Top of Input data

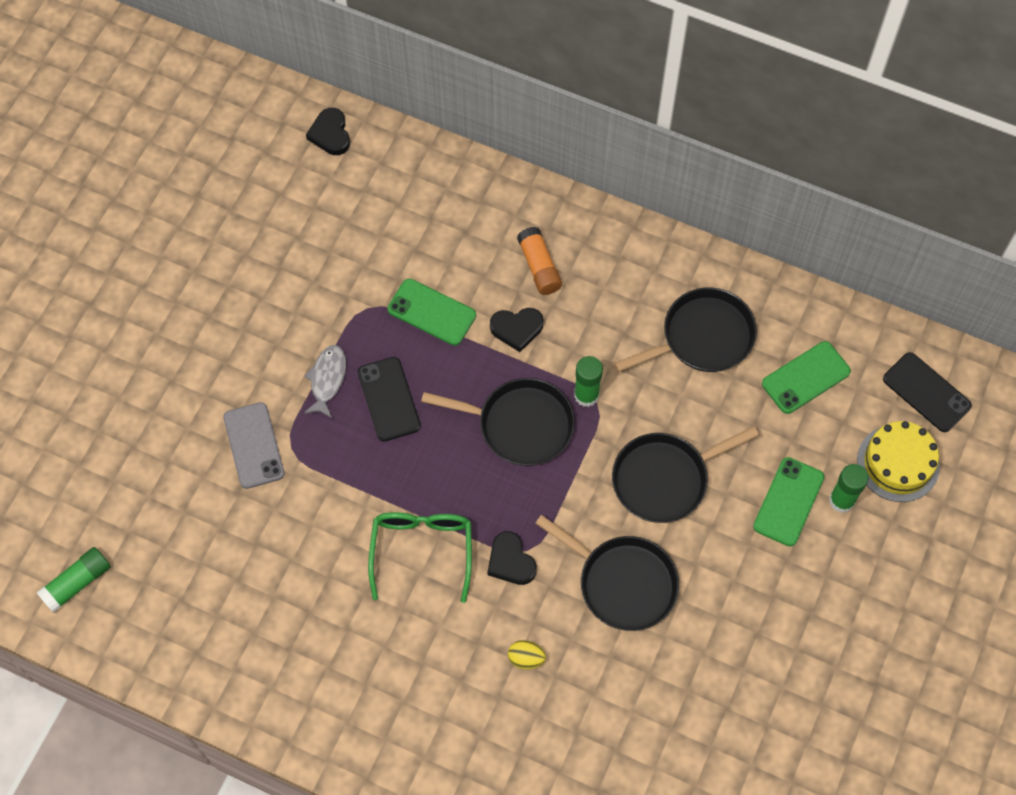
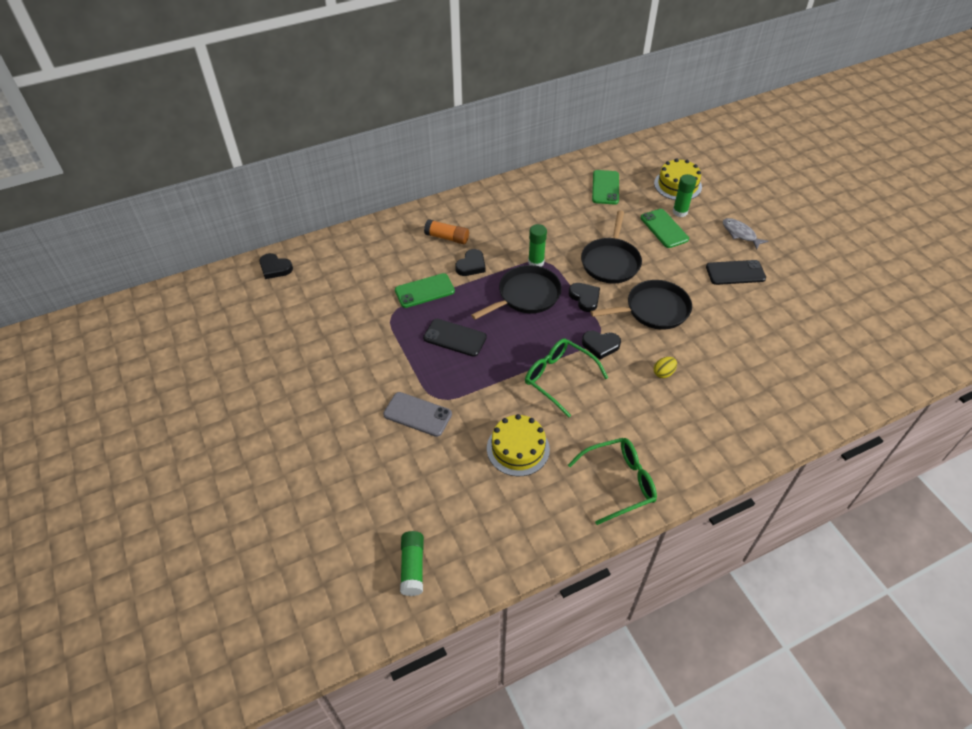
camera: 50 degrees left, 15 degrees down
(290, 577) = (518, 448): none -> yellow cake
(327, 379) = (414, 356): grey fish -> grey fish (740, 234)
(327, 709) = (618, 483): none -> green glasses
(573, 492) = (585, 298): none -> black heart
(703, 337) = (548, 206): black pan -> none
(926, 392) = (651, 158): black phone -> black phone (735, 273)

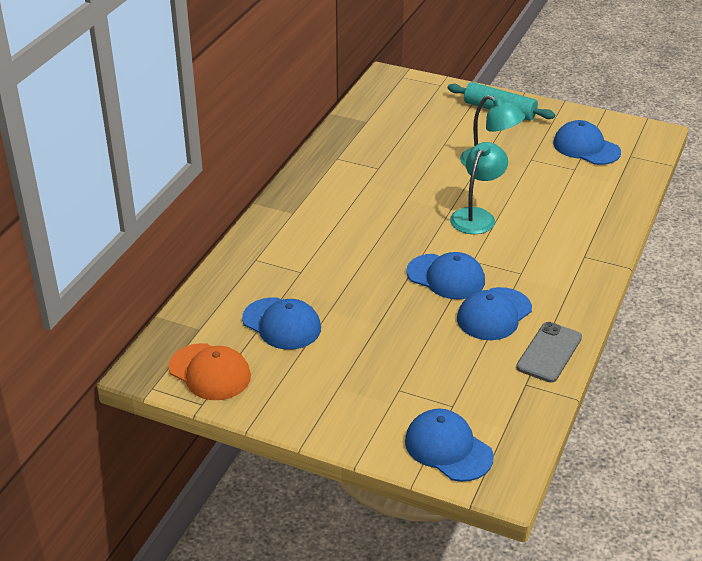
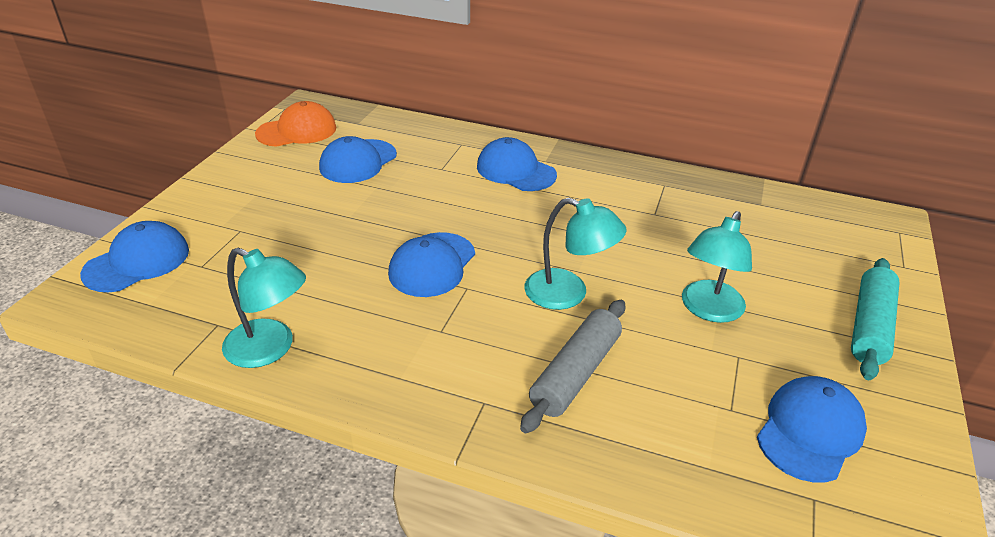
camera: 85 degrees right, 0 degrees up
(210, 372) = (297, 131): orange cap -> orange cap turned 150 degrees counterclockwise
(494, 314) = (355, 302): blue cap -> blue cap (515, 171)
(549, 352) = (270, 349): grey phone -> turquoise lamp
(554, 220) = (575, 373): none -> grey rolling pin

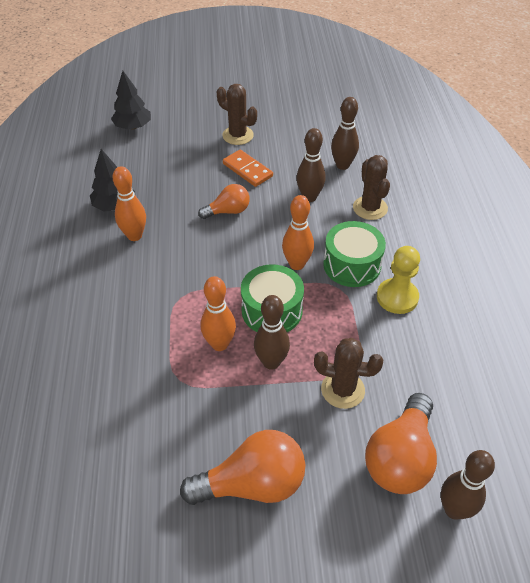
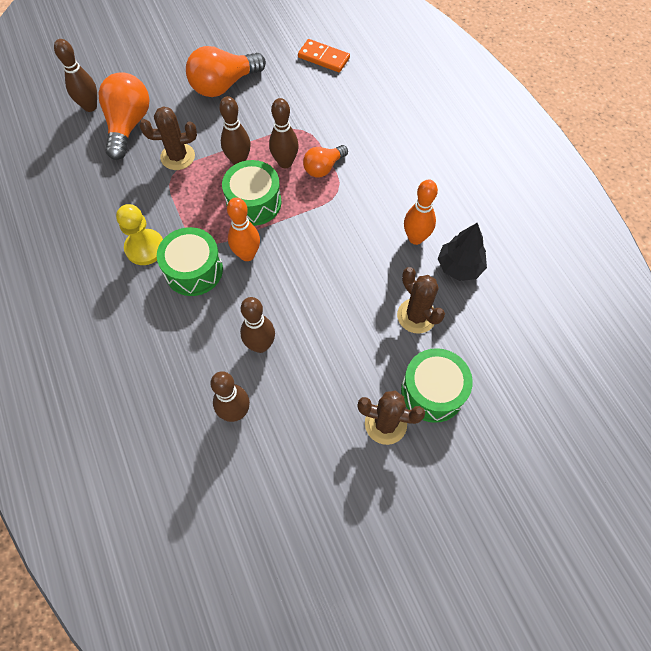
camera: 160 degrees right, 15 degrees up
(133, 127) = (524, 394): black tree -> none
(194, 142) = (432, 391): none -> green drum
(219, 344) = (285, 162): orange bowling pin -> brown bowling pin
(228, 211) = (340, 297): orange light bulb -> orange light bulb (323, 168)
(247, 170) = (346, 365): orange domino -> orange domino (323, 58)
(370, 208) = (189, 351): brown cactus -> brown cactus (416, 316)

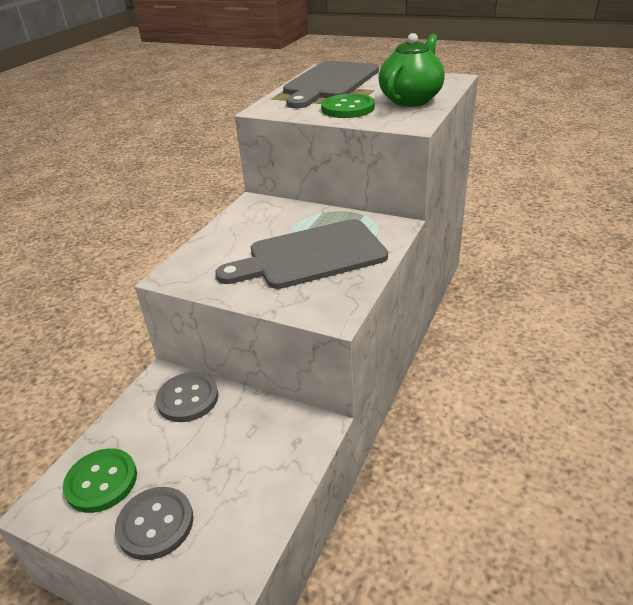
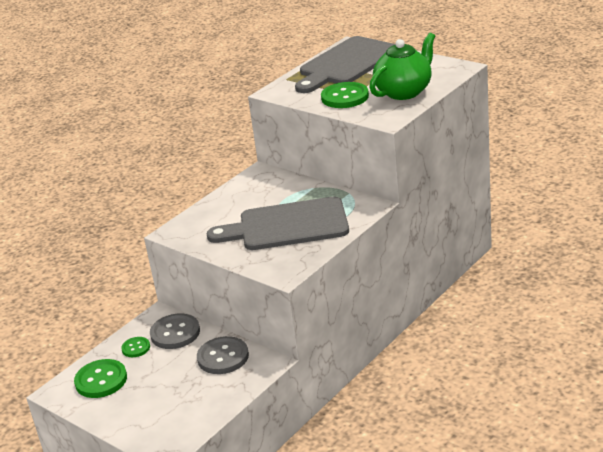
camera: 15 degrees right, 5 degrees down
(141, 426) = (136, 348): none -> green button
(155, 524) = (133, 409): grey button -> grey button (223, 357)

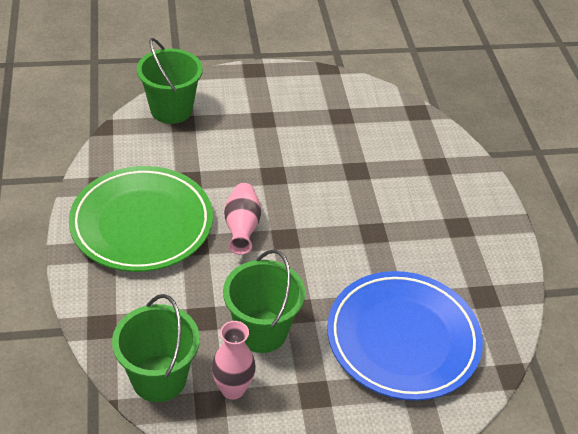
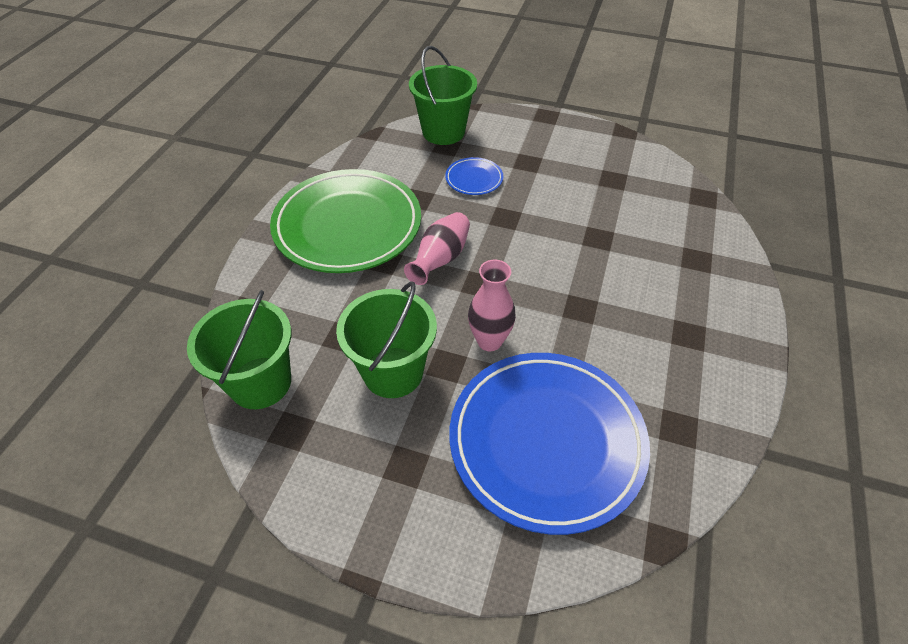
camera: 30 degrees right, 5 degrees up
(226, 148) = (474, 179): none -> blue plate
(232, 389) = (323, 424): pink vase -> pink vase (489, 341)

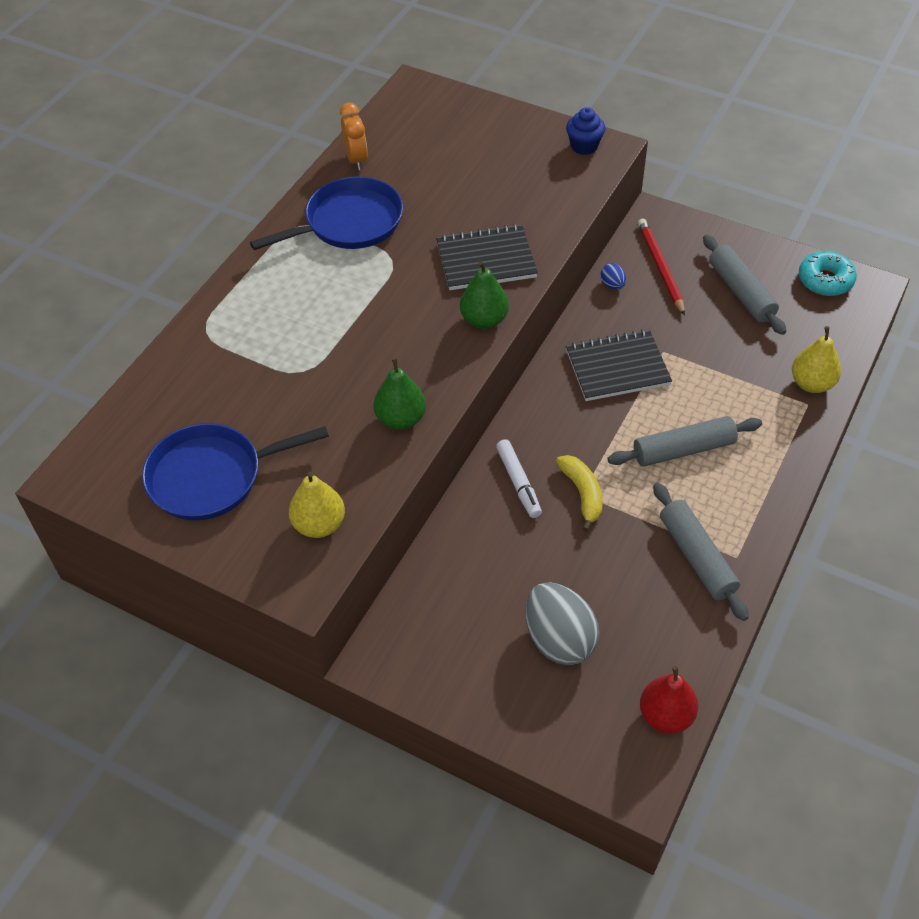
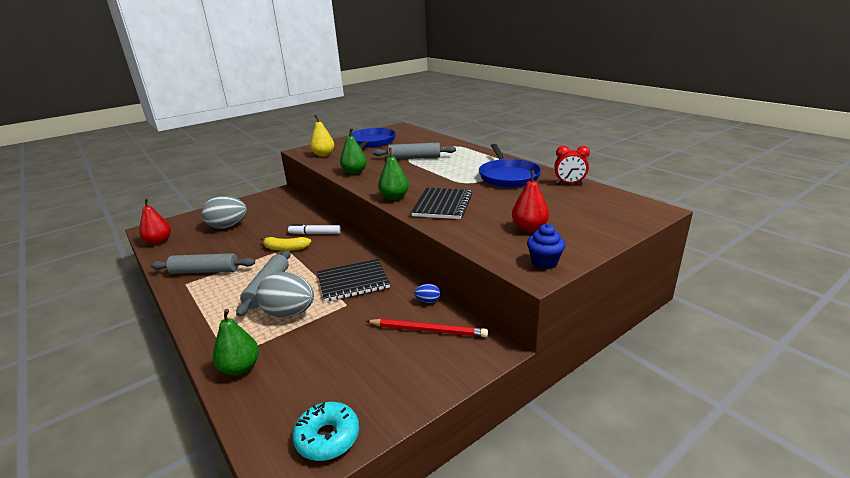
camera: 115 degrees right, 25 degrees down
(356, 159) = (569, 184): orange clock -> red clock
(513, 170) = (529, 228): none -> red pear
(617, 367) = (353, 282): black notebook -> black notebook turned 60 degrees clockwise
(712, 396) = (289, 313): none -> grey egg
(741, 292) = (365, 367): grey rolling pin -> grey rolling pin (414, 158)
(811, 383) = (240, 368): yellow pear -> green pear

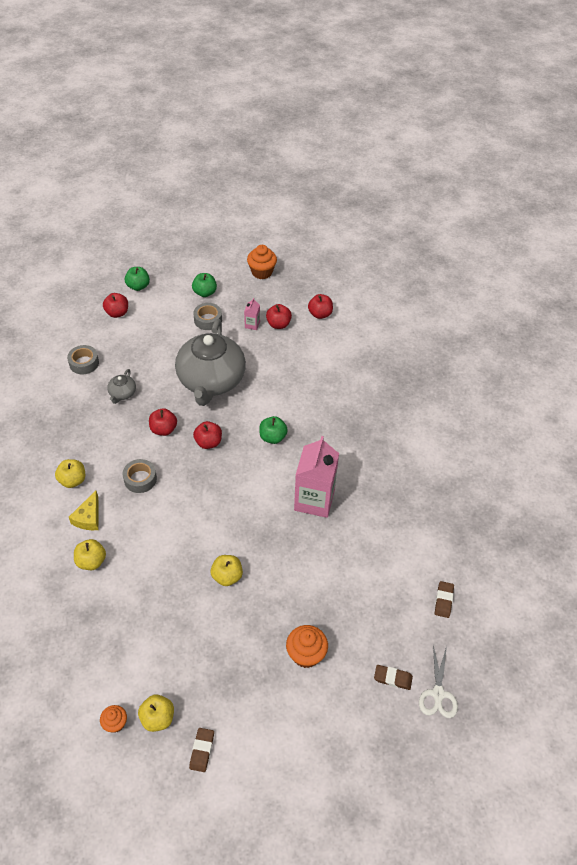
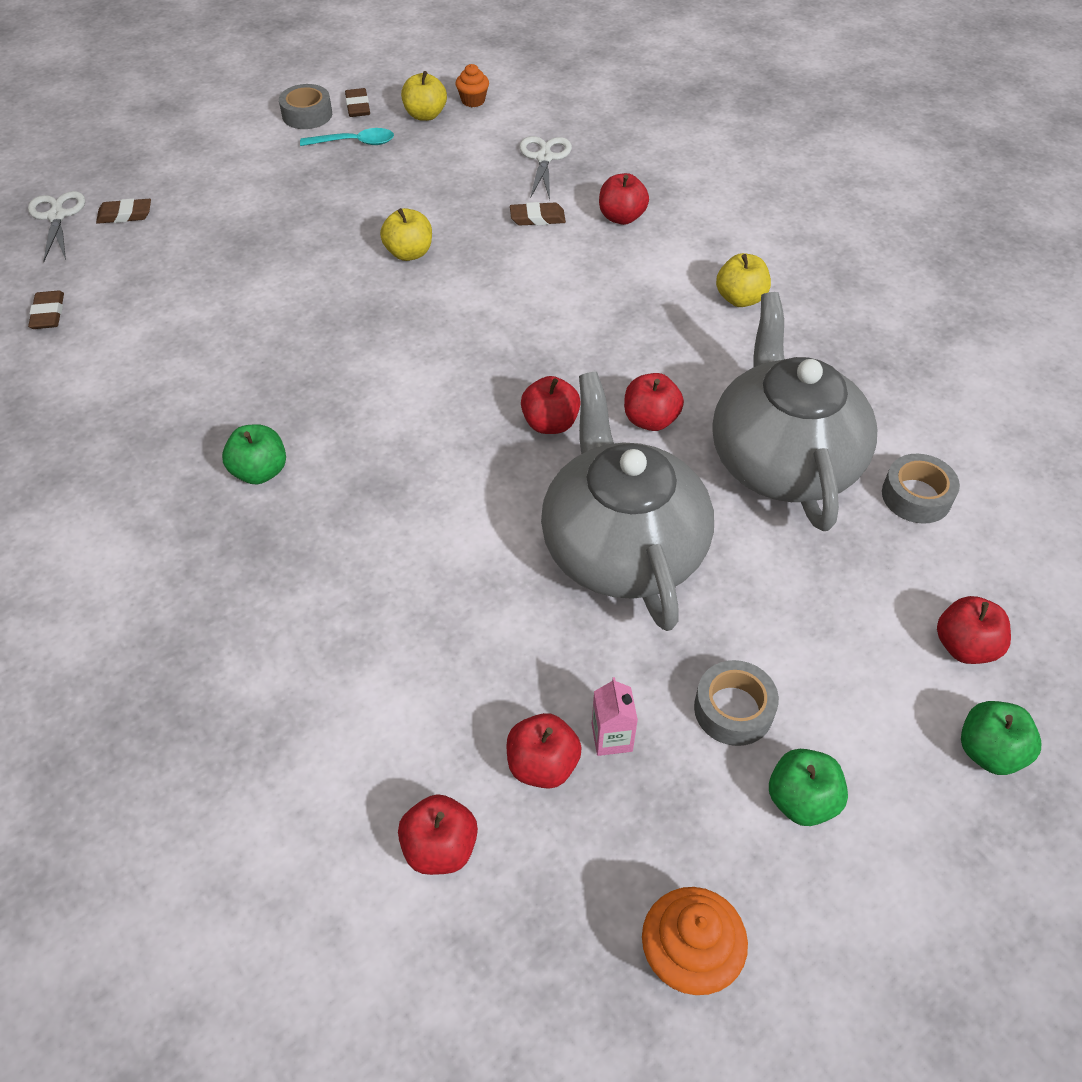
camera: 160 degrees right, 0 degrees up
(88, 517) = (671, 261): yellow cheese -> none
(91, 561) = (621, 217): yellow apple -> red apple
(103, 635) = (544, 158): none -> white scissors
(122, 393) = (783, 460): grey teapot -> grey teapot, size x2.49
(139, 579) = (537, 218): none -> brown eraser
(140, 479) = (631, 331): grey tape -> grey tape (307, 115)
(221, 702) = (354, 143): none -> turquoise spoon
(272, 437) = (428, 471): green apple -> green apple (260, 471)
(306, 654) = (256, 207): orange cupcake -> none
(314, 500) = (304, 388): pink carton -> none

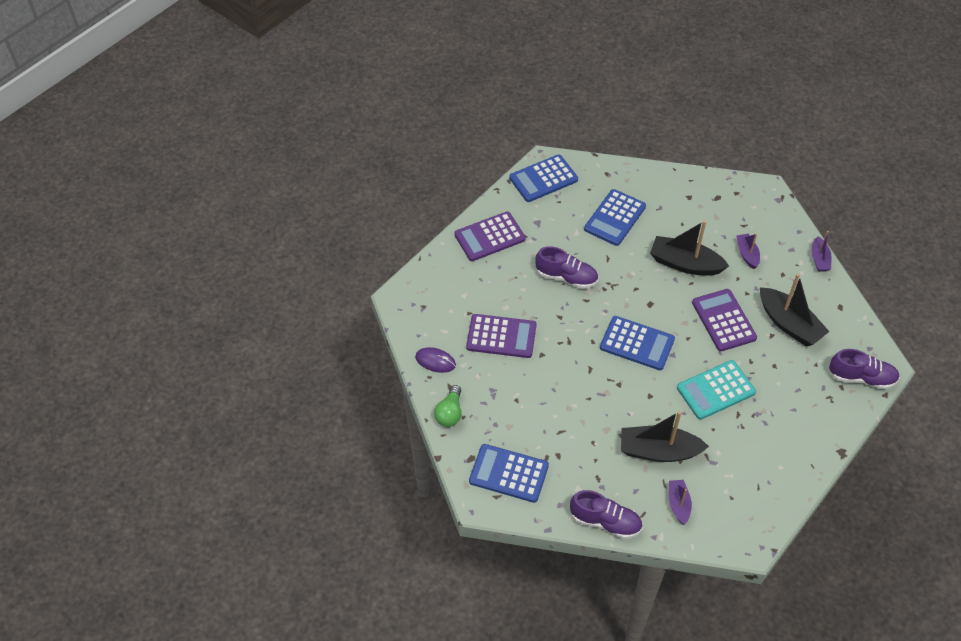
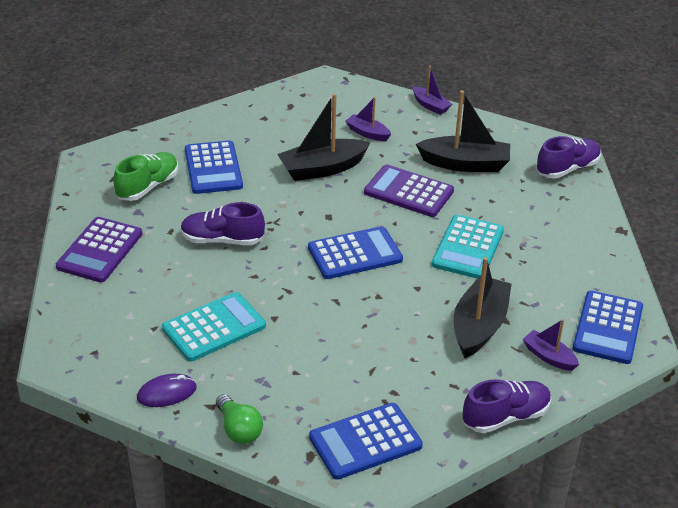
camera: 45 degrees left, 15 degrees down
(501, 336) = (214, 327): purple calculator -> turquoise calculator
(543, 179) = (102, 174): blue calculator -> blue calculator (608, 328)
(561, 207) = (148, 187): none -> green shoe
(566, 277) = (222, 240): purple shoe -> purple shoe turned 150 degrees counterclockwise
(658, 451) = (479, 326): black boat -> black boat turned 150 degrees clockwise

Bottom of Input data

■ Directions ■
This exercise requires the lines of the entries containing the string "button".

■ Task answer ■
(141, 426) = (136, 348): none -> green button
(155, 524) = (133, 409): grey button -> grey button (223, 357)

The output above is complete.